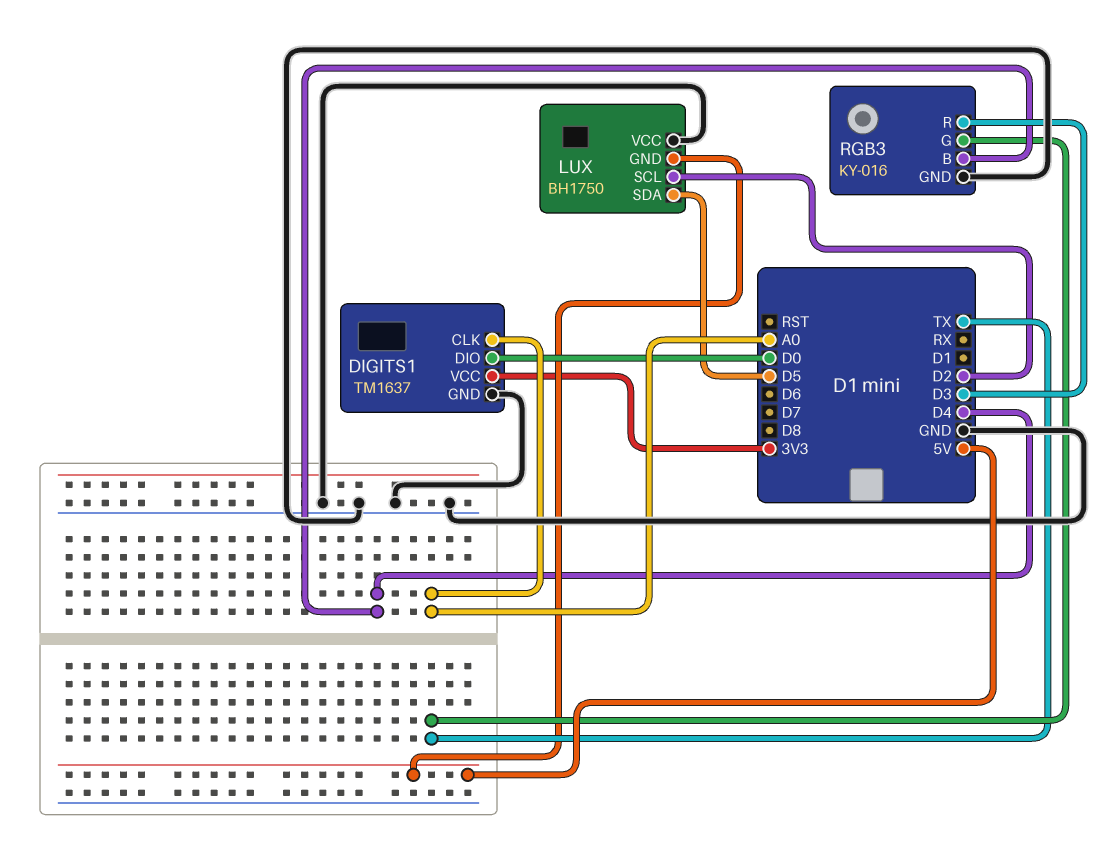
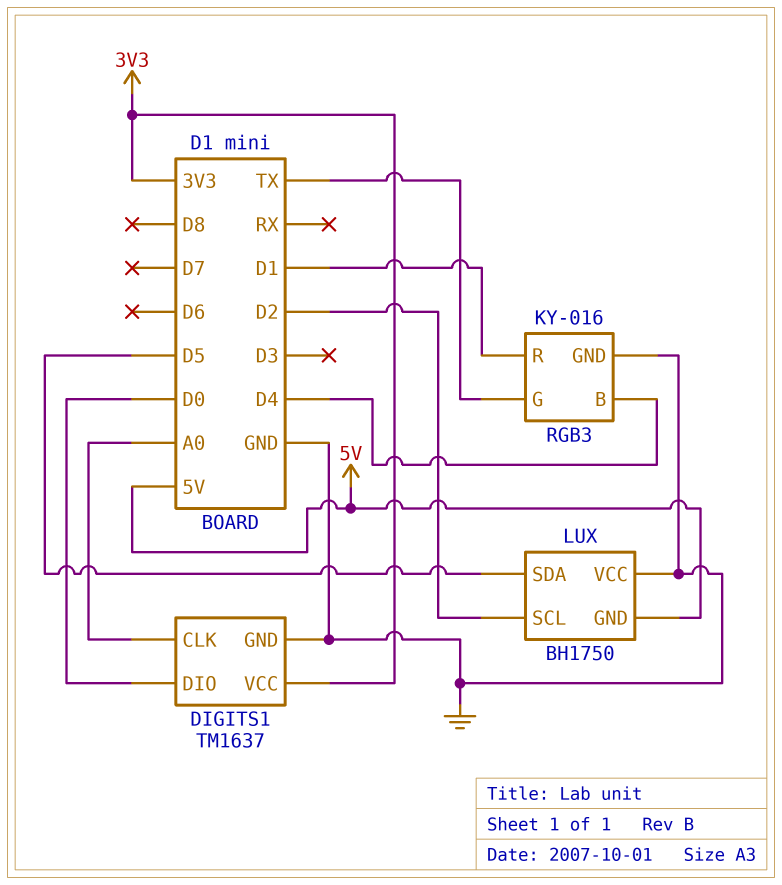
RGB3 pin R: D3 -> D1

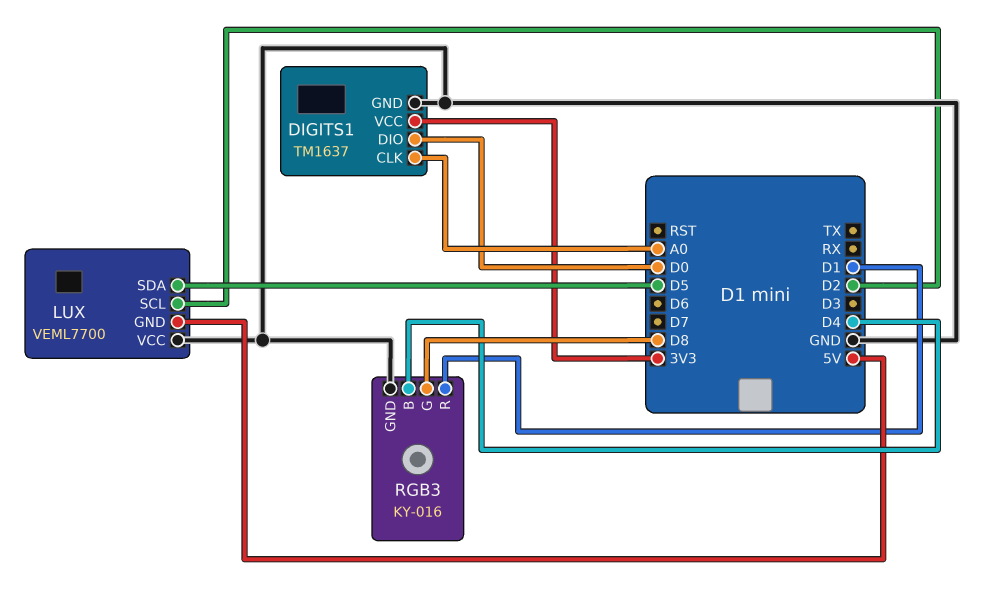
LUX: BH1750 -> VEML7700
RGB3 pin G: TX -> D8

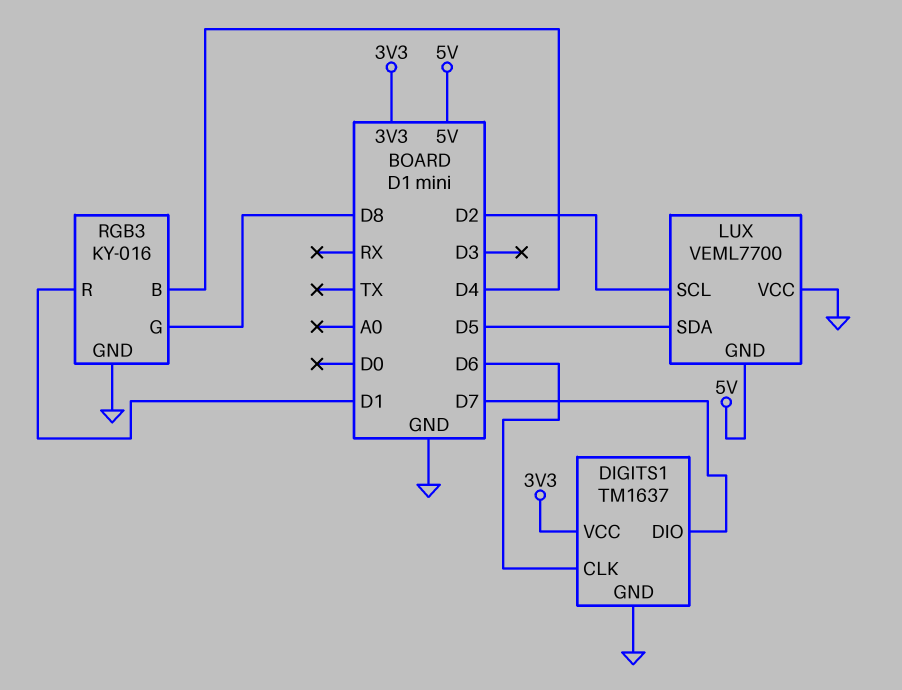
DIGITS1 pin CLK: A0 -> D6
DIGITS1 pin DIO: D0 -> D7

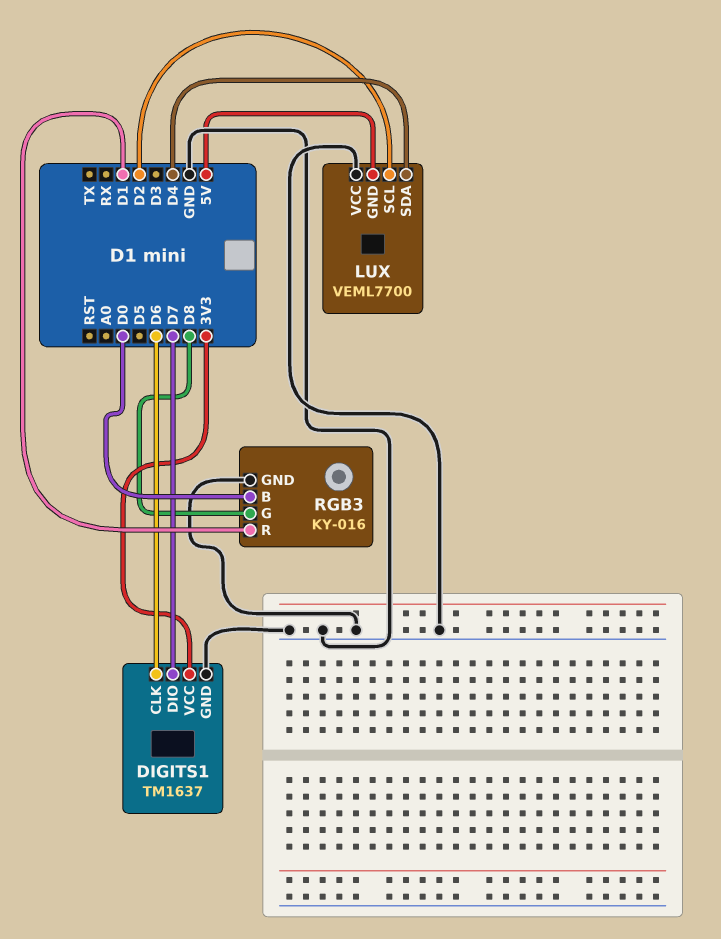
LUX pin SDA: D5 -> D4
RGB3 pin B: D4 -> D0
|---|
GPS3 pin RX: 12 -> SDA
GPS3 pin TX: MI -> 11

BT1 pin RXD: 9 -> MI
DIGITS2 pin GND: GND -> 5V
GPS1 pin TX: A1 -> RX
|---|
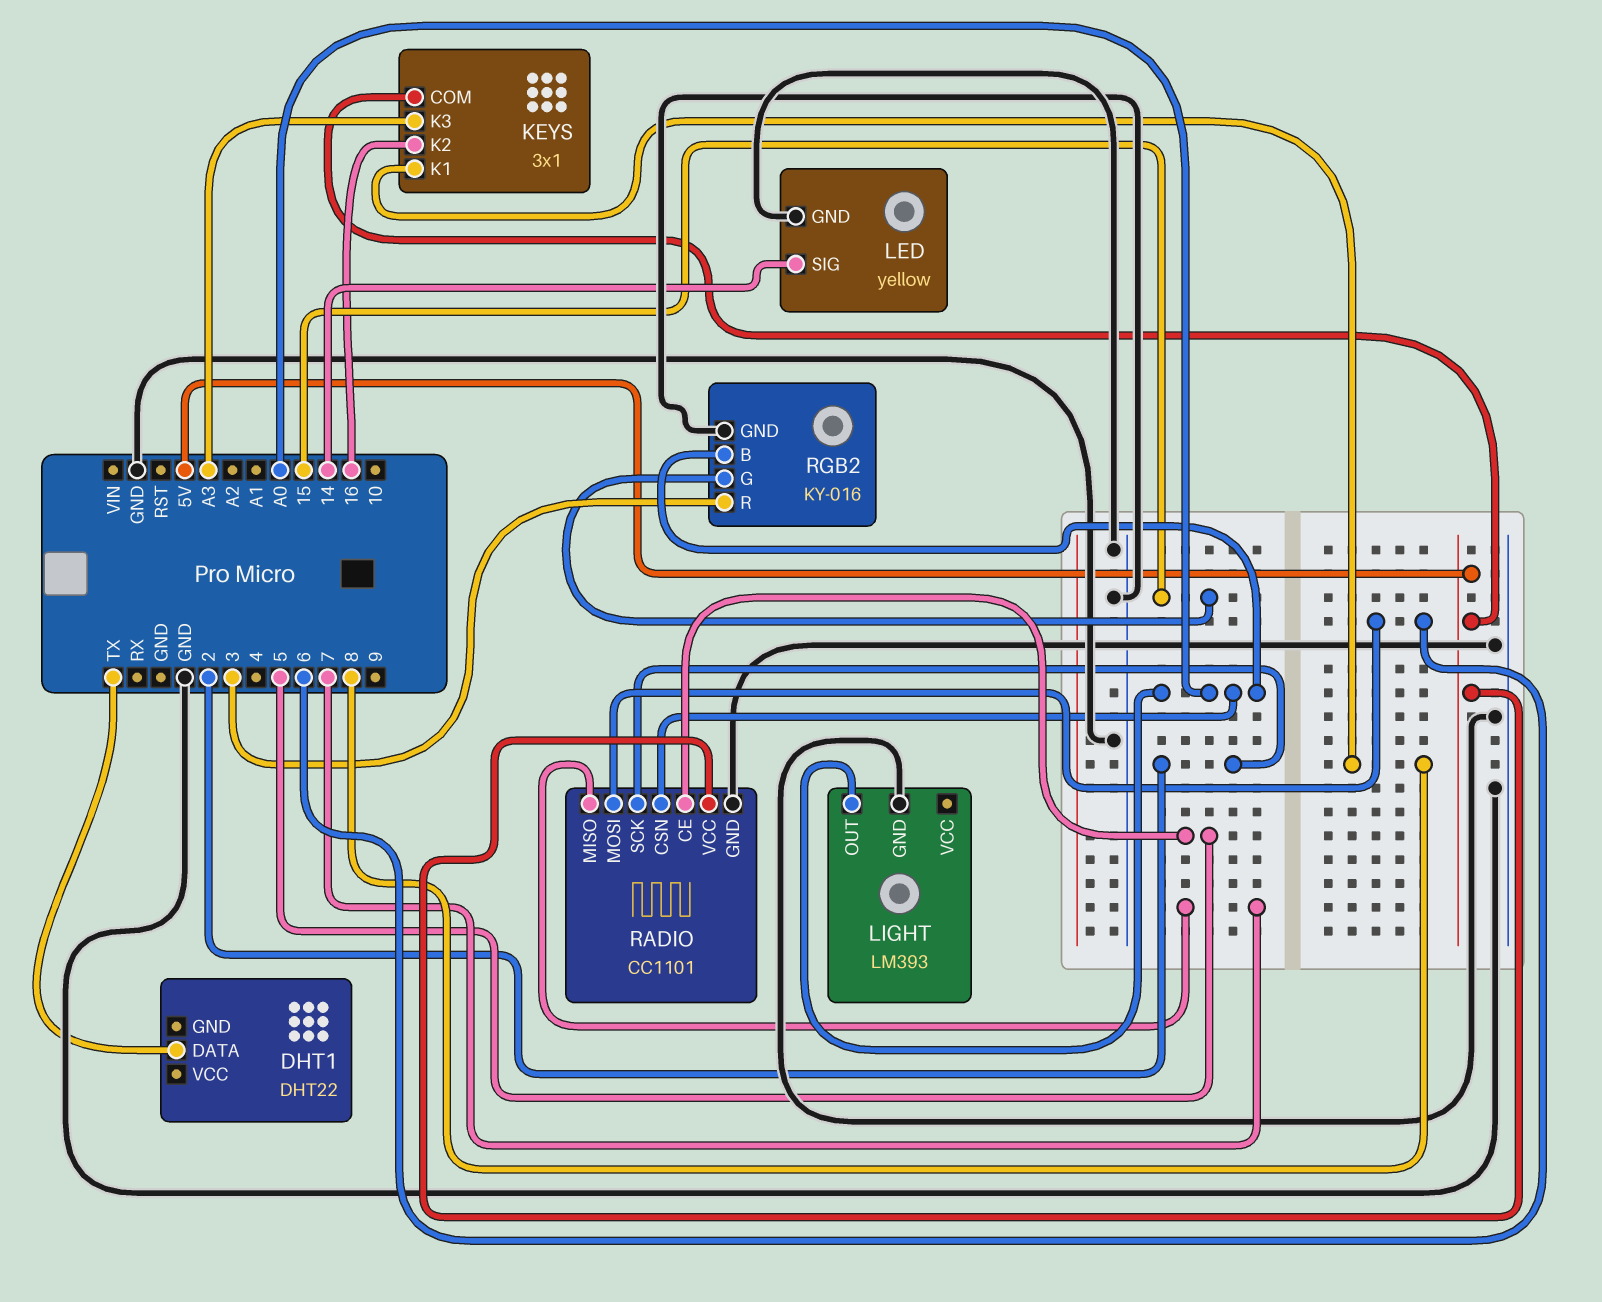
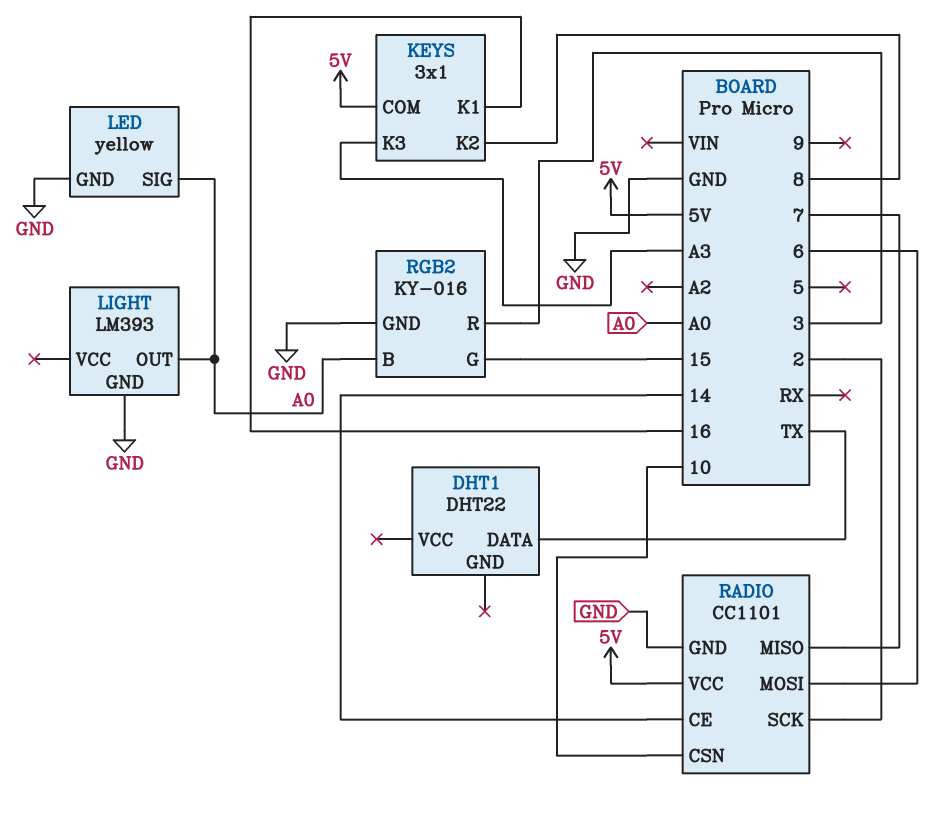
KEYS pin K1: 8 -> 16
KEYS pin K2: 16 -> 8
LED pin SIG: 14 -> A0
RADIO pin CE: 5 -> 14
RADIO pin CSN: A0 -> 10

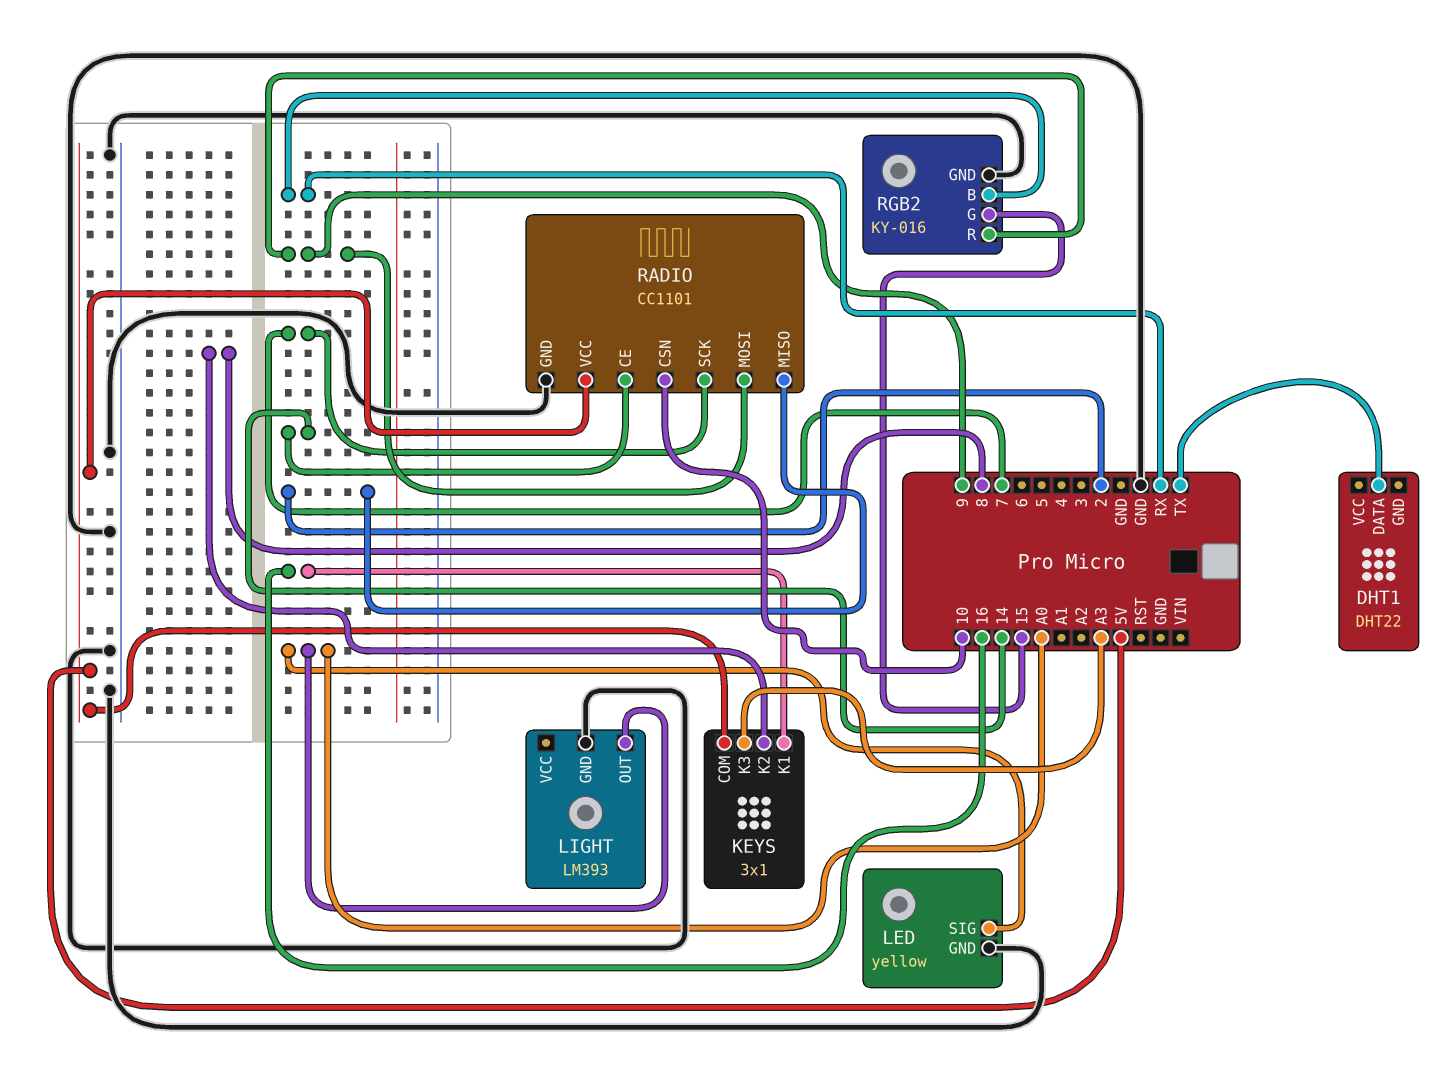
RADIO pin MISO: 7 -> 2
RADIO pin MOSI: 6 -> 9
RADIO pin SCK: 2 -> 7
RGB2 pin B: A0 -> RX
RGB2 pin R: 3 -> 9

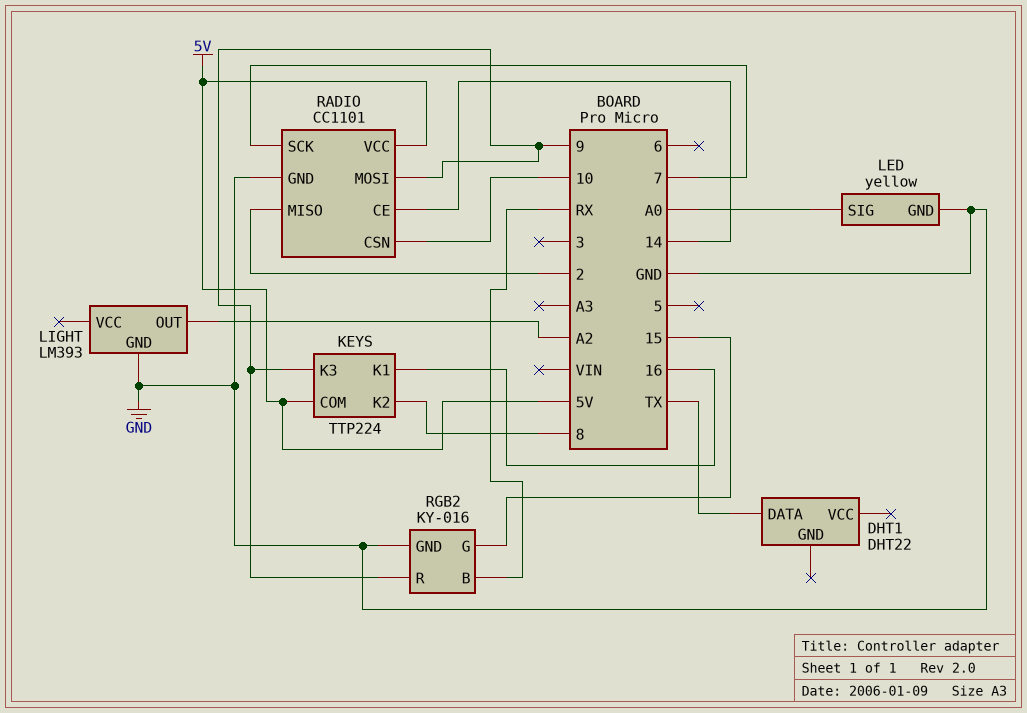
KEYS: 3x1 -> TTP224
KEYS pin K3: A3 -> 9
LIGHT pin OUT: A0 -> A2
|---|
EXERCISE PROMPT: Copy word for word the lines of the records above from the one with "RGB3 pin R: D3 -> D1" up to and including the one with "RGB3 pin B: D4 -> D0". Skip the pictures.

SOLUTION TO THE PROBLEM:
RGB3 pin R: D3 -> D1

LUX: BH1750 -> VEML7700
RGB3 pin G: TX -> D8

DIGITS1 pin CLK: A0 -> D6
DIGITS1 pin DIO: D0 -> D7

LUX pin SDA: D5 -> D4
RGB3 pin B: D4 -> D0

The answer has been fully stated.